EXERCISE DESCRIPTION — Answer with a number only, stating how many lines of the records hold the word "power".

DATA FOR THE TASK Start Marker

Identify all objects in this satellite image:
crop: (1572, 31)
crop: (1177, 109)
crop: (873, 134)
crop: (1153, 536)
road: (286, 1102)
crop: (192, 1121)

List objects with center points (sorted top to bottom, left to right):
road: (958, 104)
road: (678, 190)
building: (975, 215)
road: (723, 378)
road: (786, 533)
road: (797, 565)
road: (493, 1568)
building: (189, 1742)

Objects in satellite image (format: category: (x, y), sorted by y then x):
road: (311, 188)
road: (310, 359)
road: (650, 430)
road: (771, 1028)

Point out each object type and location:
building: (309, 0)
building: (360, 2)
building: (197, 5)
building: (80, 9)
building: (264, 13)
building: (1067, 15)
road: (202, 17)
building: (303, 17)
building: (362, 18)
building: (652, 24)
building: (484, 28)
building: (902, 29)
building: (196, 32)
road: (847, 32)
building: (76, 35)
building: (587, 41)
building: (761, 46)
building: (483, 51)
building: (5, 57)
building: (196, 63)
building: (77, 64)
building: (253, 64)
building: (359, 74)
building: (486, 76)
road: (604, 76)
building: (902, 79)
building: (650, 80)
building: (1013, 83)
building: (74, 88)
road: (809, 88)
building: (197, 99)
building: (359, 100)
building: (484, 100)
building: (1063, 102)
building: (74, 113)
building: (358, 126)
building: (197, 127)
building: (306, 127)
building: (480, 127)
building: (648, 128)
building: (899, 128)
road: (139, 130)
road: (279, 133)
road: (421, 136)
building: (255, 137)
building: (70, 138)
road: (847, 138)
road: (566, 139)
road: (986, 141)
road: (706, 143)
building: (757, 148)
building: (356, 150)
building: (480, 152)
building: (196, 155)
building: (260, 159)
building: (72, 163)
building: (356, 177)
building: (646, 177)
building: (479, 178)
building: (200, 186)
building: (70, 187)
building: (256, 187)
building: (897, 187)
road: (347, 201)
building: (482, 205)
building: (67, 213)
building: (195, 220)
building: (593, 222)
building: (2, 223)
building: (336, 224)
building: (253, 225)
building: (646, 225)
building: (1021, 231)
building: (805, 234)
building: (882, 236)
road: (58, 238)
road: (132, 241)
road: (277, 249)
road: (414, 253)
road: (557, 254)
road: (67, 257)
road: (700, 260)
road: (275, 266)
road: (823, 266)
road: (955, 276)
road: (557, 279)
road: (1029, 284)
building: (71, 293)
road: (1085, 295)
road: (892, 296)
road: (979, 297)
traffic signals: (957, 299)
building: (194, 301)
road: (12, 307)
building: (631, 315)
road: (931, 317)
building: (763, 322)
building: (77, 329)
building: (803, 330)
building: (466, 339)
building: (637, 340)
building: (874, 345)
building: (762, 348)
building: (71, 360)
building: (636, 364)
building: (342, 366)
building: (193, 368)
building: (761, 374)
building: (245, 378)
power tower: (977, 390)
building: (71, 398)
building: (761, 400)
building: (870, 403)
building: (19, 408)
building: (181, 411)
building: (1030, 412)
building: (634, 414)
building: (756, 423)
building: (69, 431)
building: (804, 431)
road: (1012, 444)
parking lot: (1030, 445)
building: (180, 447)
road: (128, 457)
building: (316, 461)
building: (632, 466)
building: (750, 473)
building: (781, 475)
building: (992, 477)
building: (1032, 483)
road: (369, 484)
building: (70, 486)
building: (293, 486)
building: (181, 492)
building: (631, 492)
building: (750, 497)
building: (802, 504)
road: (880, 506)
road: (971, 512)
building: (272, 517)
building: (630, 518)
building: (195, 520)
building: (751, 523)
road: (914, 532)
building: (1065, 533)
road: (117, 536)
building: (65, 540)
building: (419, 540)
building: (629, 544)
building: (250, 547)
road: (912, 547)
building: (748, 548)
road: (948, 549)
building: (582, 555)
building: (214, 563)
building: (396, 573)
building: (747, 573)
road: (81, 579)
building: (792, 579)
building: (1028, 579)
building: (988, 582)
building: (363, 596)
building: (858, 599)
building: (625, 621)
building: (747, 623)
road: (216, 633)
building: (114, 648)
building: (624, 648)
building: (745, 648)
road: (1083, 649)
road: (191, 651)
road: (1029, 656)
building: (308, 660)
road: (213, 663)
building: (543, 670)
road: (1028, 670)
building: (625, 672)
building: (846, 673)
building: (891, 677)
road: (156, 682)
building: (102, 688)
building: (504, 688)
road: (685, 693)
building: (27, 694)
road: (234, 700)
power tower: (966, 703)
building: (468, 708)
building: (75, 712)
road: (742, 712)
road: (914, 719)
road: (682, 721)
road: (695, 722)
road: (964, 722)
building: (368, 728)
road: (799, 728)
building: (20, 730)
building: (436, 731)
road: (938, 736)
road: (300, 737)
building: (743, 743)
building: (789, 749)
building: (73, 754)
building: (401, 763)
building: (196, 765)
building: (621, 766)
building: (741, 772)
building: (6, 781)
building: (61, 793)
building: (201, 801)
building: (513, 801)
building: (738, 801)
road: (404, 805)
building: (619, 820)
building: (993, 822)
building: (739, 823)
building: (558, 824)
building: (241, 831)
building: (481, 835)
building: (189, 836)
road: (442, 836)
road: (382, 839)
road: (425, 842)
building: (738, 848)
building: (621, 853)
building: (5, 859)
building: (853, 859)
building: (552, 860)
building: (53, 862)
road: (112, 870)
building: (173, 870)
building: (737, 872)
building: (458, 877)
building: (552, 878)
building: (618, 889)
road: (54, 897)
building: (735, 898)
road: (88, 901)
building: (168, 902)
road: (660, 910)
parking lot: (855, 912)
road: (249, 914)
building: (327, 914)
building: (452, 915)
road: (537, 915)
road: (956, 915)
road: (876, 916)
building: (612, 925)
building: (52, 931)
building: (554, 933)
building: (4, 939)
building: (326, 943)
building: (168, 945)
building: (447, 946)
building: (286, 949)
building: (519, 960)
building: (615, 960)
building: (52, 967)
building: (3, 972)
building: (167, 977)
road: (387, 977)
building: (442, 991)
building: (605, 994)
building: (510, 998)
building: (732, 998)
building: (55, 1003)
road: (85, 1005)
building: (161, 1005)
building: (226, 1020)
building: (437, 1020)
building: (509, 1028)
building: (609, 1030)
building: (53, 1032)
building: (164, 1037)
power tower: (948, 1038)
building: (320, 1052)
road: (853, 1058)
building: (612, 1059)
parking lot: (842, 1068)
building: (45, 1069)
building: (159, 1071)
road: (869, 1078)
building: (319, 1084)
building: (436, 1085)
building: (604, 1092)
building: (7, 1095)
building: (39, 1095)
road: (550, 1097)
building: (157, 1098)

DATA FOR THE TASK End Marker

EXERCISE RESULT — 3